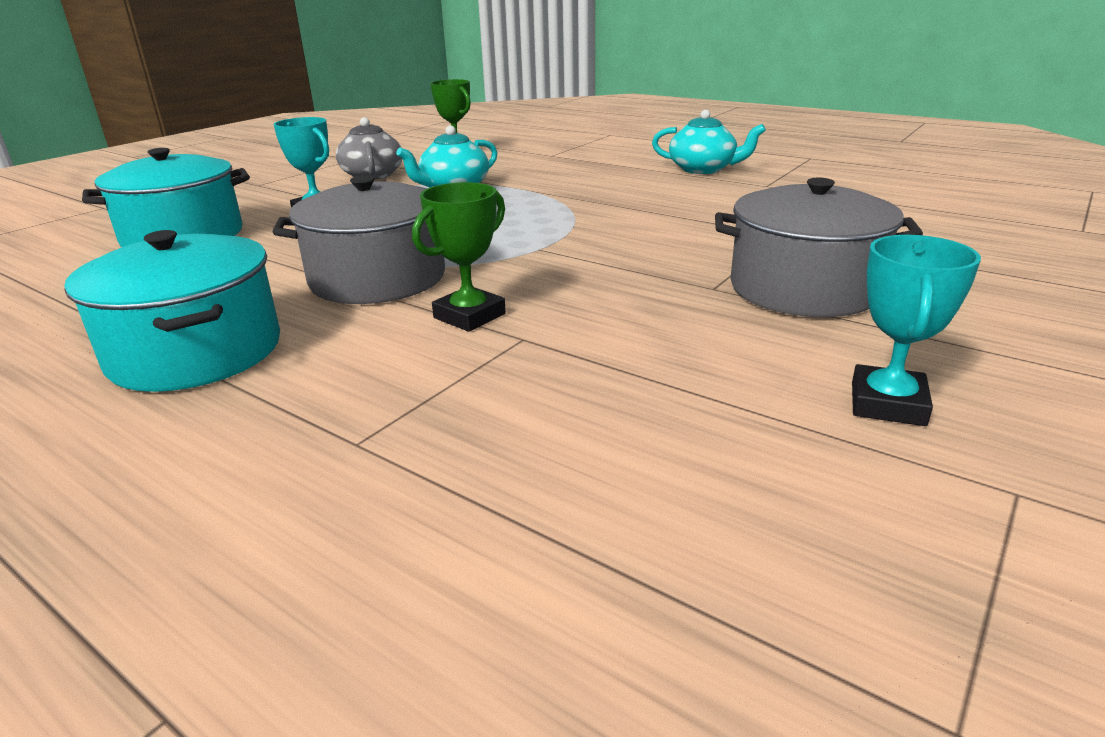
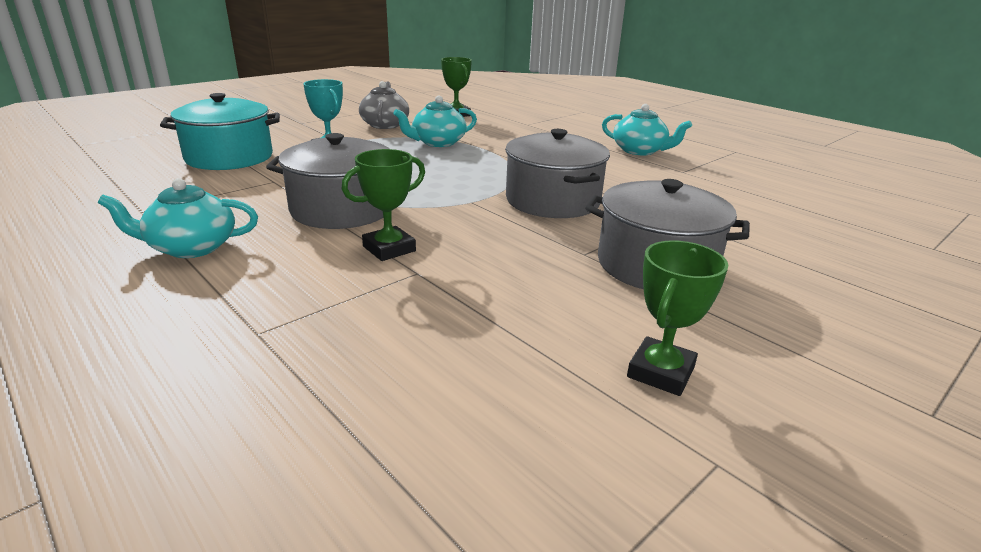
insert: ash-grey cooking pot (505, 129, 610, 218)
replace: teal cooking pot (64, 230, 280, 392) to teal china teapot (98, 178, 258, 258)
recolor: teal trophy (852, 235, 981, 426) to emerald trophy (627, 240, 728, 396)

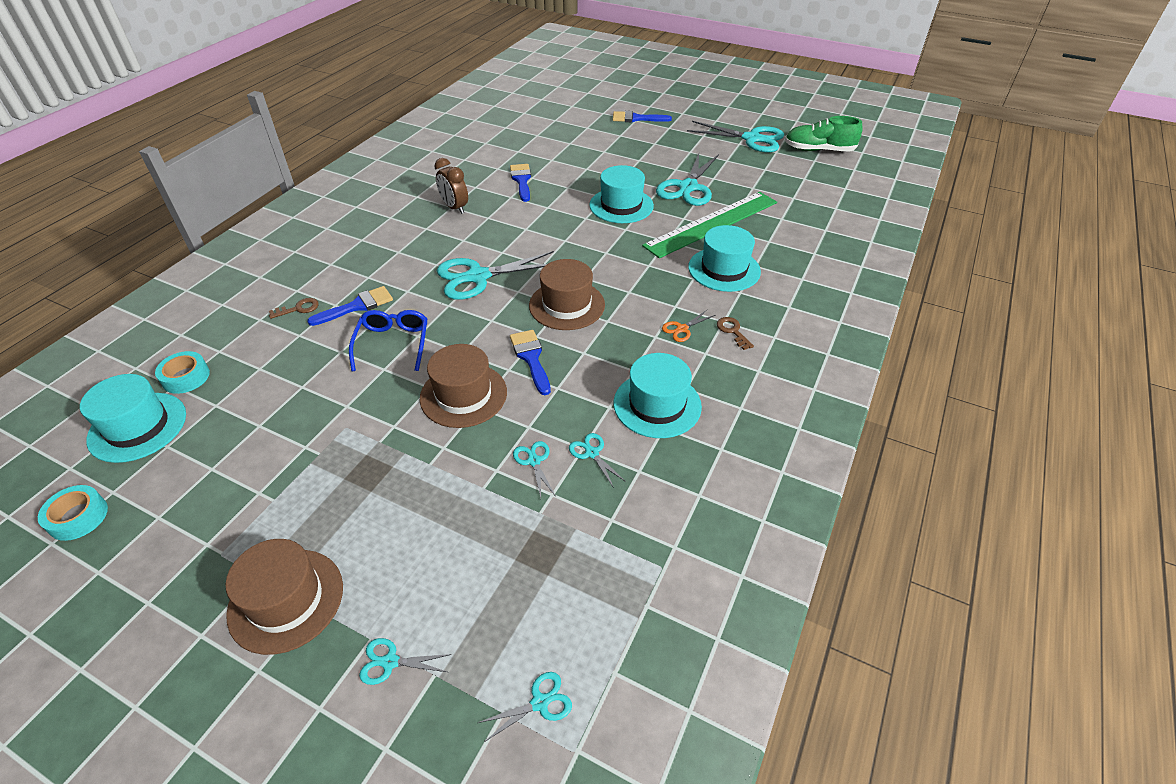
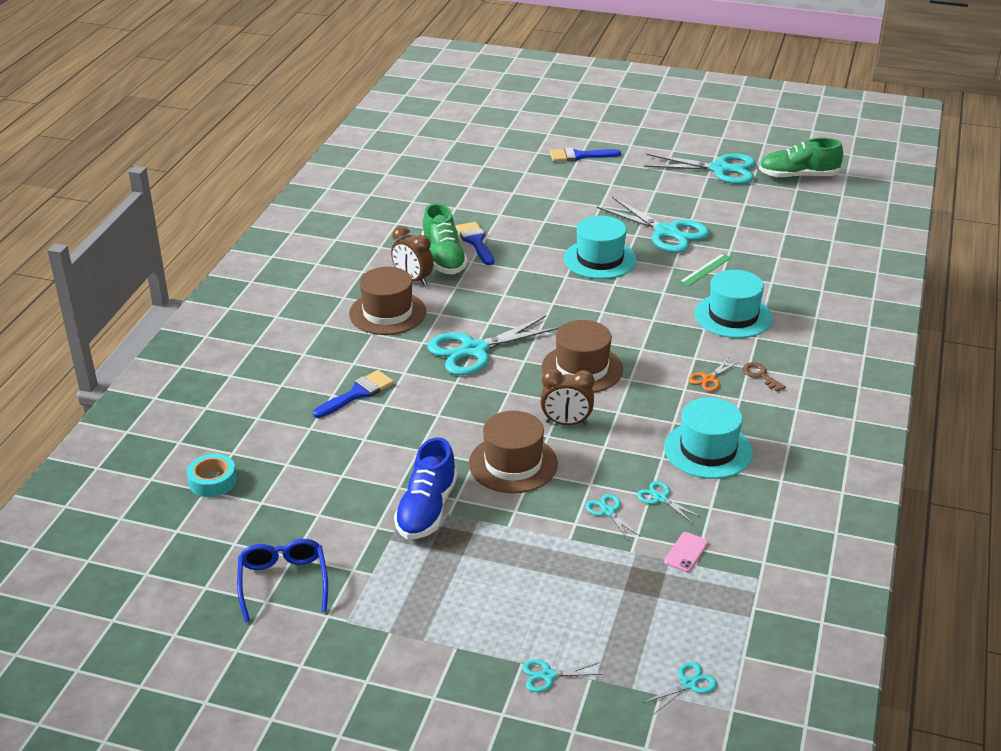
delete: dark brown key (269, 298, 319, 319); teal hat (80, 374, 186, 463); teal sticky tape (38, 485, 108, 541)
insert: emerald lace-up shoe (422, 203, 468, 275); blue lace-up shoe (394, 437, 457, 539); pink smartphone (664, 532, 708, 572)
move: blue glasses (349, 310, 428, 371) to (237, 539, 328, 622); dark brown hat (226, 539, 343, 655) to (349, 267, 426, 335)
replace: blue paint brush (510, 330, 551, 395) to dark brown alarm clock (541, 369, 594, 425)
rotate: teal pair of scissors (656, 153, 719, 206) = (597, 197, 710, 253) 60 degrees counterclockwise
resize: emerald straightedge (642, 192, 777, 258) = (679, 253, 732, 286) x0.40

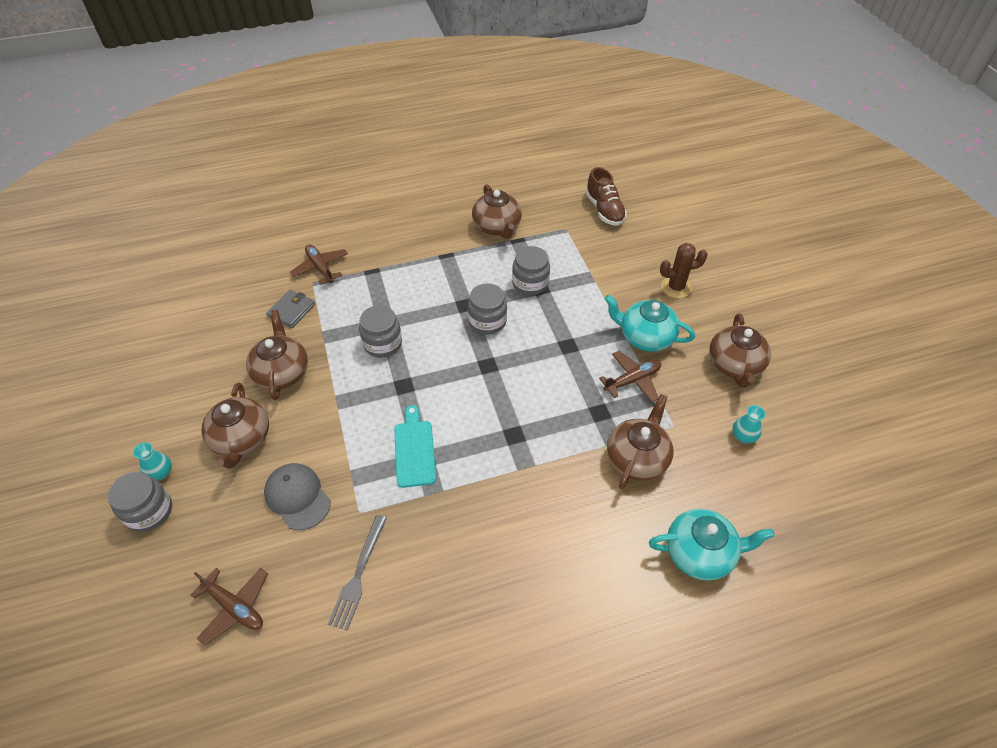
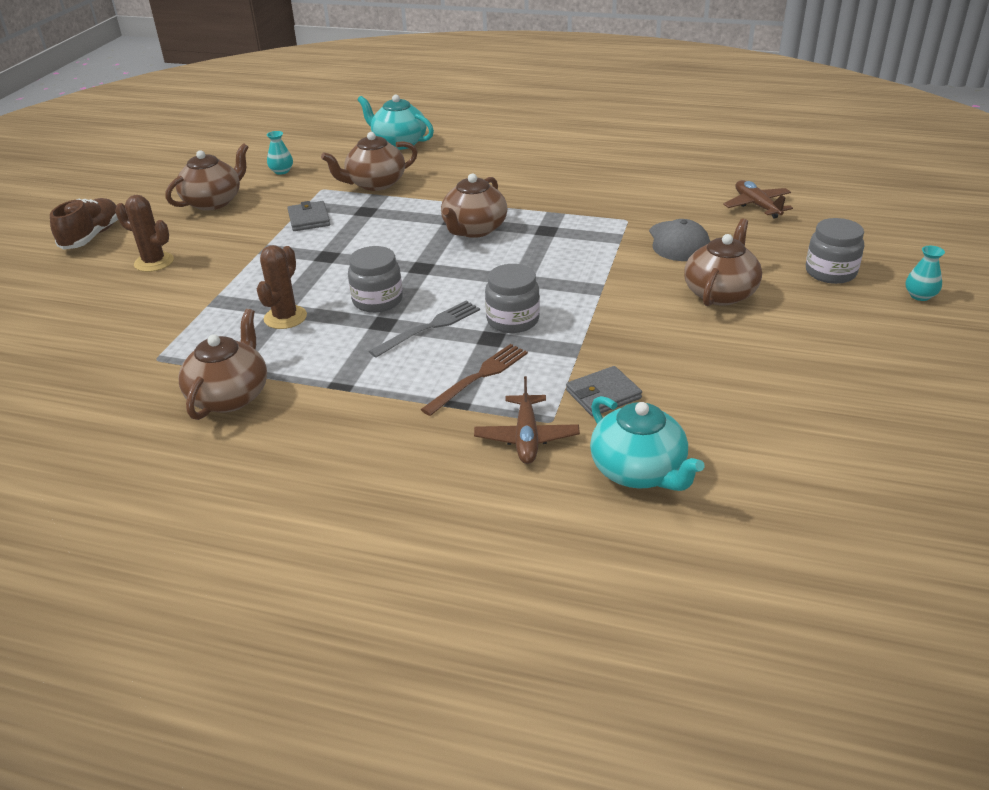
delete: teal cutting board (394, 405, 436, 488)
insert: dark brown fork (420, 344, 528, 416)
move: dark brown lace-up shoe (586, 167, 627, 226) to (50, 198, 118, 249); teal china teapot (604, 295, 695, 352) to (590, 396, 704, 491); dark brown china teapot (246, 310, 308, 400) to (441, 174, 508, 238); teal vase (133, 442, 172, 481) to (906, 246, 945, 301); ash-grey fork (328, 515, 387, 630) to (369, 300, 480, 358)
replace: ash-grey preserve jar (512, 246, 550, 295) to dark brown cactus (257, 245, 307, 329); dark brown aeroplane (599, 351, 661, 402) to ash-grey card wallet (287, 201, 330, 231)

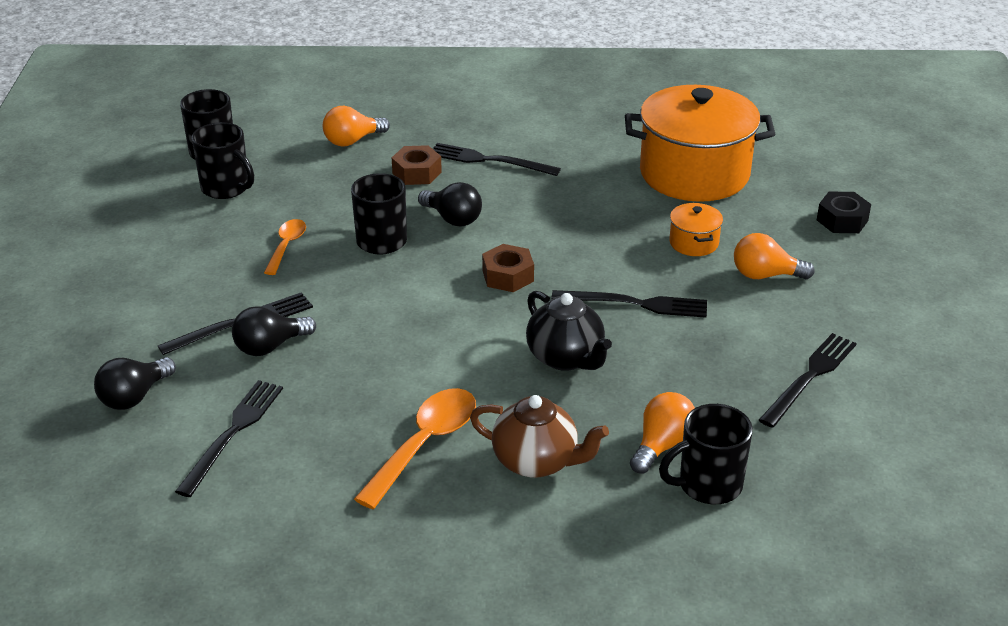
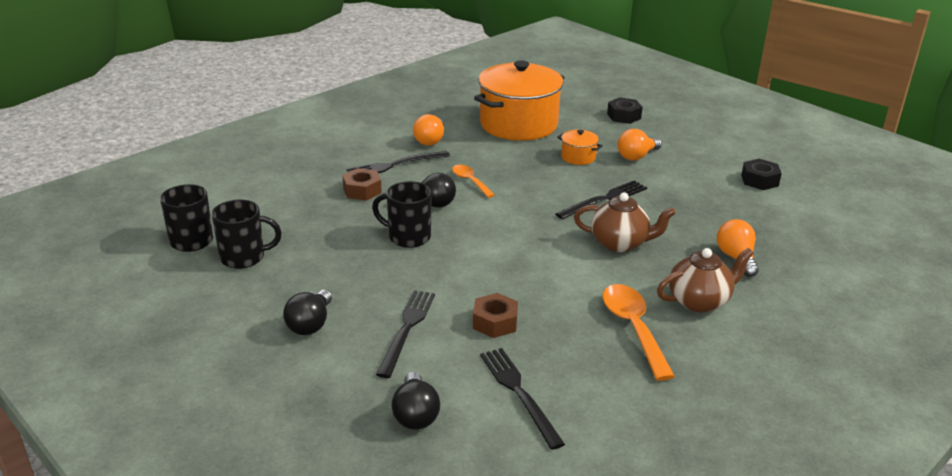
delete: black fork (759, 333, 857, 428); black coffee mug (659, 404, 753, 504)
insert: black nut (741, 159, 782, 190)
move: orange light bulb (323, 106, 390, 146) to (413, 114, 444, 146); orange teaspoon (264, 219, 306, 275) to (452, 165, 495, 198); dark brown nut (482, 244, 534, 292) to (473, 293, 518, 338); black light bulb (232, 306, 316, 356) to (283, 290, 332, 335)
recolor: black china teapot (526, 291, 612, 371) to dark brown china teapot (574, 192, 676, 252)

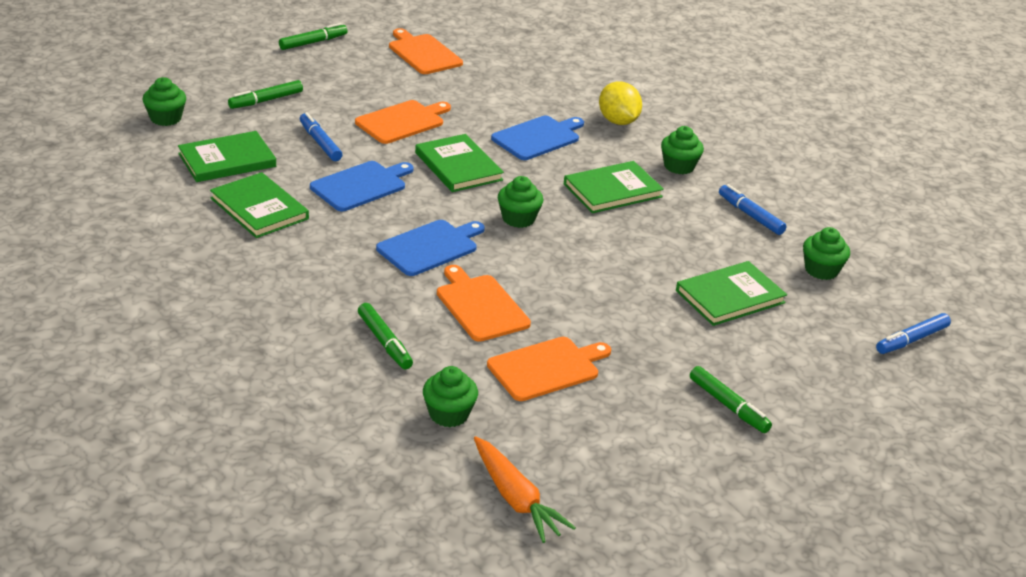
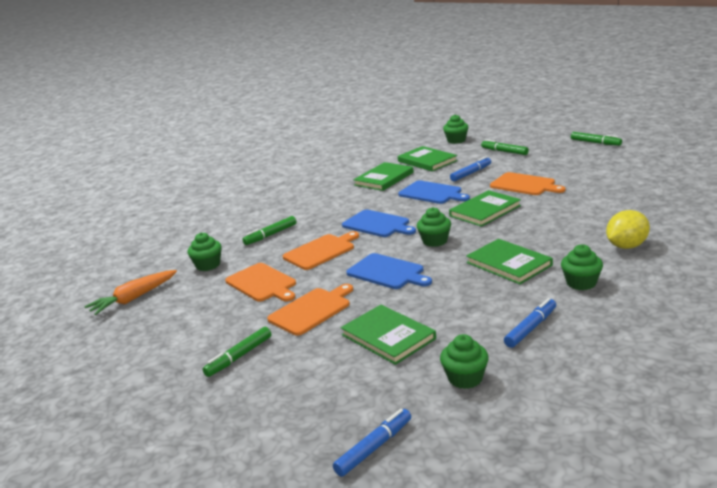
move: orange cutting board (389, 28, 463, 74) to (267, 284, 353, 336); blue cutting board (491, 116, 584, 160) to (346, 253, 432, 289)
rotate: blue felt pen (876, 313, 951, 354) = (333, 409, 411, 477) 90 degrees clockwise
☆ ☆ ☆ ☆ ☆ ☆ ☆
__TASK OBJECTIVE__. Return only the lines from the start of the data through the line that contains "replace: teal cooking", please, copying them exactly and omitting all pictures.

__OUTPUT OF THE TASK__.
insert: ash-grey cooking pot (505, 129, 610, 218)
replace: teal cooking pot (64, 230, 280, 392) to teal china teapot (98, 178, 258, 258)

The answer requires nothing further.